> **WHAT THIS TASK INVOLVES**
Write the entries below out again exactly; any picture in them stays out.

GIVEN RECORDS below:

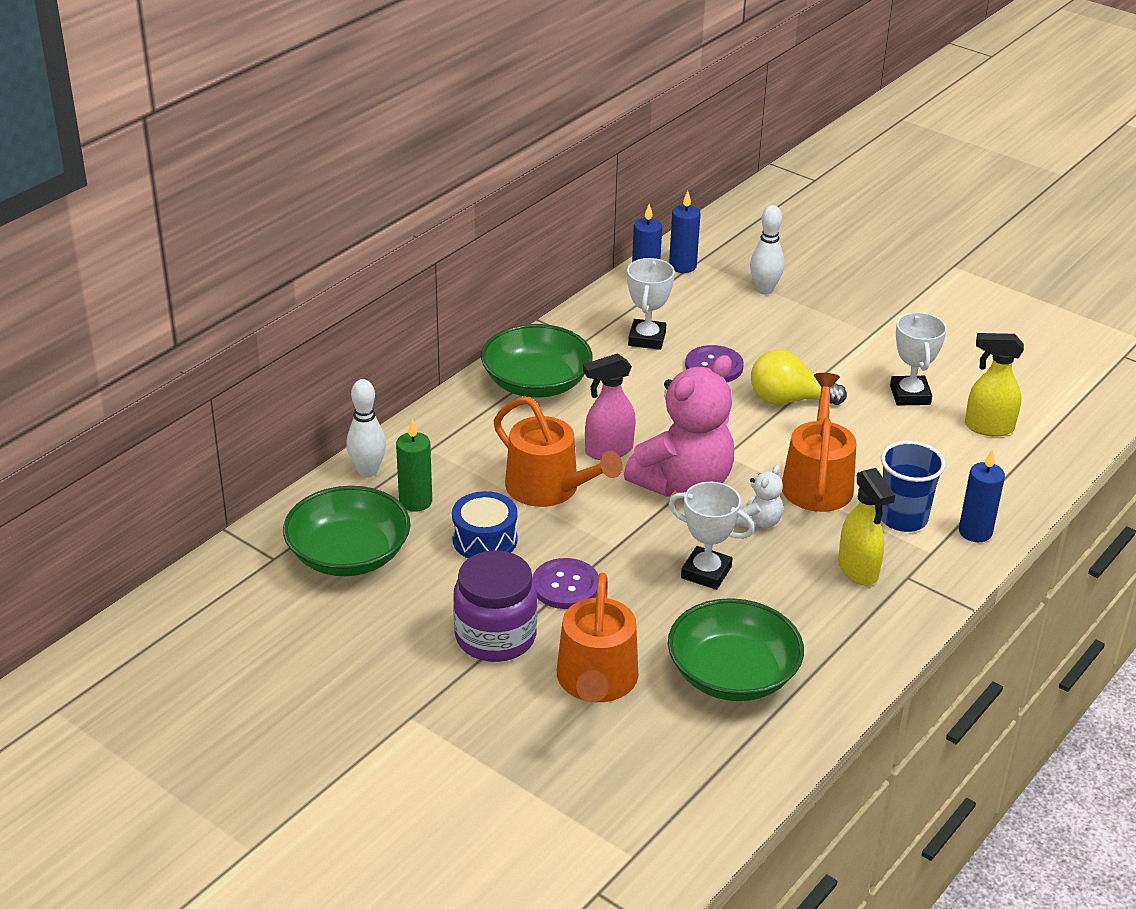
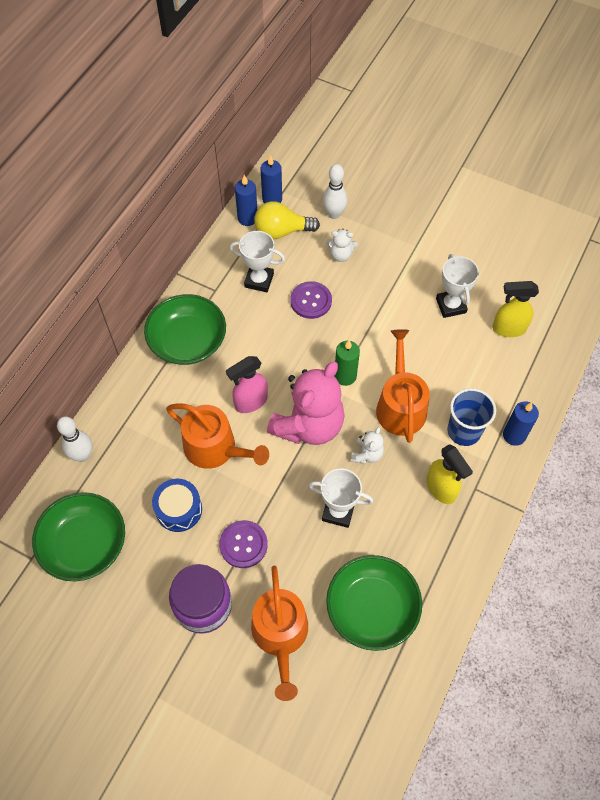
camera: 10 degrees left, 25 degrees up
(415, 501) = (123, 480): green candle -> green candle (345, 376)
(647, 339) = (259, 280): white trophy -> white trophy turned 75 degrees counterclockwise
(765, 329) = (340, 255): none -> white teddy bear
(788, 400) = (368, 326): yellow light bulb -> yellow light bulb (282, 231)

End of GIVEN RECORDS.

> **ANSWER**
camera: 10 degrees left, 25 degrees up
(415, 501) = (123, 480): green candle -> green candle (345, 376)
(647, 339) = (259, 280): white trophy -> white trophy turned 75 degrees counterclockwise
(765, 329) = (340, 255): none -> white teddy bear
(788, 400) = (368, 326): yellow light bulb -> yellow light bulb (282, 231)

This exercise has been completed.